Task instructions. An exact copy of all the entries below is what this task needs.

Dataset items
- - -

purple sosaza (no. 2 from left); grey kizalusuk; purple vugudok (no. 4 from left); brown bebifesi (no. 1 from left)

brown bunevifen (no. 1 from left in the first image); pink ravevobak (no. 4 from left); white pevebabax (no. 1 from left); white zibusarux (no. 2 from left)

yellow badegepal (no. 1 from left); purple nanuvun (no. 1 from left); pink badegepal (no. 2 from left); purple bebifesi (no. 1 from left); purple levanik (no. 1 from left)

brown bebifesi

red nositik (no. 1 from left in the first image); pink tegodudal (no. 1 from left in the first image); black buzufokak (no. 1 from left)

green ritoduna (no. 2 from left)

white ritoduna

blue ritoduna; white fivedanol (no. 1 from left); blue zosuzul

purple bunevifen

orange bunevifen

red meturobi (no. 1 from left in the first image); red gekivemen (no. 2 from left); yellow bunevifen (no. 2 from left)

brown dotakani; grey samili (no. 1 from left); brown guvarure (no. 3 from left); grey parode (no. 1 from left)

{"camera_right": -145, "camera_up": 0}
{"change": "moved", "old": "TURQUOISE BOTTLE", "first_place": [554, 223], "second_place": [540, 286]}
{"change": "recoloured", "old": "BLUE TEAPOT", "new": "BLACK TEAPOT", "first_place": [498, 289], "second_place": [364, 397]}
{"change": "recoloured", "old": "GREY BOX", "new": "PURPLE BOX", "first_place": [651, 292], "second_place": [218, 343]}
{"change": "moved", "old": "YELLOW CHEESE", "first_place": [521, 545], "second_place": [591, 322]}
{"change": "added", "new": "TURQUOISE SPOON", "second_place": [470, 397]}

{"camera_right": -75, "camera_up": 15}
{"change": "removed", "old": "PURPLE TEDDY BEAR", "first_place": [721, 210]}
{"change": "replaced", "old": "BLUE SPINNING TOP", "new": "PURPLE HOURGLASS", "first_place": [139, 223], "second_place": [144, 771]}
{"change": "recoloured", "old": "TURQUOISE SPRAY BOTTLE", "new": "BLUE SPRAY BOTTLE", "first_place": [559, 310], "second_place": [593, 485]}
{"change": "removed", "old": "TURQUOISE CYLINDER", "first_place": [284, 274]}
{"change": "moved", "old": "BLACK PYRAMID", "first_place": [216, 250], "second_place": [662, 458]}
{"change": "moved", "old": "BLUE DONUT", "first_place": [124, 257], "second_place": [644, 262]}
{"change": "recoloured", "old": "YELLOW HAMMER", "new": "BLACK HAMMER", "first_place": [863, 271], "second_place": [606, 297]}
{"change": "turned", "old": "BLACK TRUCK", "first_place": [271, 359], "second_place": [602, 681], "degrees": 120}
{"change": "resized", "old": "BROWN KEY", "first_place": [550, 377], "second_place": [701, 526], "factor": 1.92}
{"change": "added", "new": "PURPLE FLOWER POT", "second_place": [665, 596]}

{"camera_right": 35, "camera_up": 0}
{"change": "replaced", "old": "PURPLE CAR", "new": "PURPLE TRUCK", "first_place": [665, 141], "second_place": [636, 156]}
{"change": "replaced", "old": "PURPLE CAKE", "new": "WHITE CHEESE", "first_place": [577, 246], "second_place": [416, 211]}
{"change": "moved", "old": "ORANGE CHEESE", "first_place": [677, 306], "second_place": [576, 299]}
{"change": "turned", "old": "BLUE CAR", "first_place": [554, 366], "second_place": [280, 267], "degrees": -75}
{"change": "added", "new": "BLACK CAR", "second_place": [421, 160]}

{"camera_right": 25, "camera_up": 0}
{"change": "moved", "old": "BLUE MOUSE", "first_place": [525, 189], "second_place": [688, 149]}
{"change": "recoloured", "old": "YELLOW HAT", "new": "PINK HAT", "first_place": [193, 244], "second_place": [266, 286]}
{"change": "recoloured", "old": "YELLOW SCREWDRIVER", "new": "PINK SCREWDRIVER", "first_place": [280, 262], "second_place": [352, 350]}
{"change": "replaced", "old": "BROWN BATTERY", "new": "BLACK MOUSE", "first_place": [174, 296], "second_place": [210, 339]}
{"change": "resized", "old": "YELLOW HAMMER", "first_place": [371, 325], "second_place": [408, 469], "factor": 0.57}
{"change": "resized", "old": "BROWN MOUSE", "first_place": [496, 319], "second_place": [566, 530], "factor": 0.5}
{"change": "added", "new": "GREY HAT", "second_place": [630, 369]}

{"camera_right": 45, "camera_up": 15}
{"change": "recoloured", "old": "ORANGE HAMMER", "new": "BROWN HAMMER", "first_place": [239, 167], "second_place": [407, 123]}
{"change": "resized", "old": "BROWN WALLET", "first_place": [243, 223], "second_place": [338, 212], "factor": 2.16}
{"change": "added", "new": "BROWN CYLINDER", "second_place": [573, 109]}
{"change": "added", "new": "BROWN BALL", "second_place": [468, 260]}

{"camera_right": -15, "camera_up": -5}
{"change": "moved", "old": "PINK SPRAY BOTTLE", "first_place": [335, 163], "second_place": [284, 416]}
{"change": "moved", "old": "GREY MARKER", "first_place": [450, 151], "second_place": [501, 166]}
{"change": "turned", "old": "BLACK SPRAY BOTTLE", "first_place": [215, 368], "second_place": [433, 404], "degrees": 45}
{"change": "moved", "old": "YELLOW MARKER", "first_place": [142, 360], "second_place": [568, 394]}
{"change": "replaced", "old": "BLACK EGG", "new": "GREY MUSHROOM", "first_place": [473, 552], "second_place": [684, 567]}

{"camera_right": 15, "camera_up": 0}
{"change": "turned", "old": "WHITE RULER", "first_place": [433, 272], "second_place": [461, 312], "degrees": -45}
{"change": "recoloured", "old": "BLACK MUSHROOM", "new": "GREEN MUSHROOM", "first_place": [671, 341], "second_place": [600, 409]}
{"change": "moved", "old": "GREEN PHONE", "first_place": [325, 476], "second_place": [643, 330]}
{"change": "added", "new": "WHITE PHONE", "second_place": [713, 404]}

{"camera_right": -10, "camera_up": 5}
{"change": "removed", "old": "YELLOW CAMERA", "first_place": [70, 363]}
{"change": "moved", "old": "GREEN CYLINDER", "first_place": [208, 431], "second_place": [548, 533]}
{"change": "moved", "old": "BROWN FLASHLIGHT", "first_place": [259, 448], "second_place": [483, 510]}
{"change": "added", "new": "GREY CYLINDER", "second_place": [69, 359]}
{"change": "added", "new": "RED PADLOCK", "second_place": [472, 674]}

- - -

Expected output.
purple sosaza (no. 2 from left); grey kizalusuk; purple vugudok (no. 4 from left); brown bebifesi (no. 1 from left)

brown bunevifen (no. 1 from left in the first image); pink ravevobak (no. 4 from left); white pevebabax (no. 1 from left); white zibusarux (no. 2 from left)

yellow badegepal (no. 1 from left); purple nanuvun (no. 1 from left); pink badegepal (no. 2 from left); purple bebifesi (no. 1 from left); purple levanik (no. 1 from left)

brown bebifesi

red nositik (no. 1 from left in the first image); pink tegodudal (no. 1 from left in the first image); black buzufokak (no. 1 from left)

green ritoduna (no. 2 from left)

white ritoduna

blue ritoduna; white fivedanol (no. 1 from left); blue zosuzul

purple bunevifen

orange bunevifen

red meturobi (no. 1 from left in the first image); red gekivemen (no. 2 from left); yellow bunevifen (no. 2 from left)

brown dotakani; grey samili (no. 1 from left); brown guvarure (no. 3 from left); grey parode (no. 1 from left)

{"camera_right": -145, "camera_up": 0}
{"change": "moved", "old": "TURQUOISE BOTTLE", "first_place": [554, 223], "second_place": [540, 286]}
{"change": "recoloured", "old": "BLUE TEAPOT", "new": "BLACK TEAPOT", "first_place": [498, 289], "second_place": [364, 397]}
{"change": "recoloured", "old": "GREY BOX", "new": "PURPLE BOX", "first_place": [651, 292], "second_place": [218, 343]}
{"change": "moved", "old": "YELLOW CHEESE", "first_place": [521, 545], "second_place": [591, 322]}
{"change": "added", "new": "TURQUOISE SPOON", "second_place": [470, 397]}

{"camera_right": -75, "camera_up": 15}
{"change": "removed", "old": "PURPLE TEDDY BEAR", "first_place": [721, 210]}
{"change": "replaced", "old": "BLUE SPINNING TOP", "new": "PURPLE HOURGLASS", "first_place": [139, 223], "second_place": [144, 771]}
{"change": "recoloured", "old": "TURQUOISE SPRAY BOTTLE", "new": "BLUE SPRAY BOTTLE", "first_place": [559, 310], "second_place": [593, 485]}
{"change": "removed", "old": "TURQUOISE CYLINDER", "first_place": [284, 274]}
{"change": "moved", "old": "BLACK PYRAMID", "first_place": [216, 250], "second_place": [662, 458]}
{"change": "moved", "old": "BLUE DONUT", "first_place": [124, 257], "second_place": [644, 262]}
{"change": "recoloured", "old": "YELLOW HAMMER", "new": "BLACK HAMMER", "first_place": [863, 271], "second_place": [606, 297]}
{"change": "turned", "old": "BLACK TRUCK", "first_place": [271, 359], "second_place": [602, 681], "degrees": 120}
{"change": "resized", "old": "BROWN KEY", "first_place": [550, 377], "second_place": [701, 526], "factor": 1.92}
{"change": "added", "new": "PURPLE FLOWER POT", "second_place": [665, 596]}

{"camera_right": 35, "camera_up": 0}
{"change": "replaced", "old": "PURPLE CAR", "new": "PURPLE TRUCK", "first_place": [665, 141], "second_place": [636, 156]}
{"change": "replaced", "old": "PURPLE CAKE", "new": "WHITE CHEESE", "first_place": [577, 246], "second_place": [416, 211]}
{"change": "moved", "old": "ORANGE CHEESE", "first_place": [677, 306], "second_place": [576, 299]}
{"change": "turned", "old": "BLUE CAR", "first_place": [554, 366], "second_place": [280, 267], "degrees": -75}
{"change": "added", "new": "BLACK CAR", "second_place": [421, 160]}

{"camera_right": 25, "camera_up": 0}
{"change": "moved", "old": "BLUE MOUSE", "first_place": [525, 189], "second_place": [688, 149]}
{"change": "recoloured", "old": "YELLOW HAT", "new": "PINK HAT", "first_place": [193, 244], "second_place": [266, 286]}
{"change": "recoloured", "old": "YELLOW SCREWDRIVER", "new": "PINK SCREWDRIVER", "first_place": [280, 262], "second_place": [352, 350]}
{"change": "replaced", "old": "BROWN BATTERY", "new": "BLACK MOUSE", "first_place": [174, 296], "second_place": [210, 339]}
{"change": "resized", "old": "YELLOW HAMMER", "first_place": [371, 325], "second_place": [408, 469], "factor": 0.57}
{"change": "resized", "old": "BROWN MOUSE", "first_place": [496, 319], "second_place": [566, 530], "factor": 0.5}
{"change": "added", "new": "GREY HAT", "second_place": [630, 369]}

{"camera_right": 45, "camera_up": 15}
{"change": "recoloured", "old": "ORANGE HAMMER", "new": "BROWN HAMMER", "first_place": [239, 167], "second_place": [407, 123]}
{"change": "resized", "old": "BROWN WALLET", "first_place": [243, 223], "second_place": [338, 212], "factor": 2.16}
{"change": "added", "new": "BROWN CYLINDER", "second_place": [573, 109]}
{"change": "added", "new": "BROWN BALL", "second_place": [468, 260]}

{"camera_right": -15, "camera_up": -5}
{"change": "moved", "old": "PINK SPRAY BOTTLE", "first_place": [335, 163], "second_place": [284, 416]}
{"change": "moved", "old": "GREY MARKER", "first_place": [450, 151], "second_place": [501, 166]}
{"change": "turned", "old": "BLACK SPRAY BOTTLE", "first_place": [215, 368], "second_place": [433, 404], "degrees": 45}
{"change": "moved", "old": "YELLOW MARKER", "first_place": [142, 360], "second_place": [568, 394]}
{"change": "replaced", "old": "BLACK EGG", "new": "GREY MUSHROOM", "first_place": [473, 552], "second_place": [684, 567]}

{"camera_right": 15, "camera_up": 0}
{"change": "turned", "old": "WHITE RULER", "first_place": [433, 272], "second_place": [461, 312], "degrees": -45}
{"change": "recoloured", "old": "BLACK MUSHROOM", "new": "GREEN MUSHROOM", "first_place": [671, 341], "second_place": [600, 409]}
{"change": "moved", "old": "GREEN PHONE", "first_place": [325, 476], "second_place": [643, 330]}
{"change": "added", "new": "WHITE PHONE", "second_place": [713, 404]}

{"camera_right": -10, "camera_up": 5}
{"change": "removed", "old": "YELLOW CAMERA", "first_place": [70, 363]}
{"change": "moved", "old": "GREEN CYLINDER", "first_place": [208, 431], "second_place": [548, 533]}
{"change": "moved", "old": "BROWN FLASHLIGHT", "first_place": [259, 448], "second_place": [483, 510]}
{"change": "added", "new": "GREY CYLINDER", "second_place": [69, 359]}
{"change": "added", "new": "RED PADLOCK", "second_place": [472, 674]}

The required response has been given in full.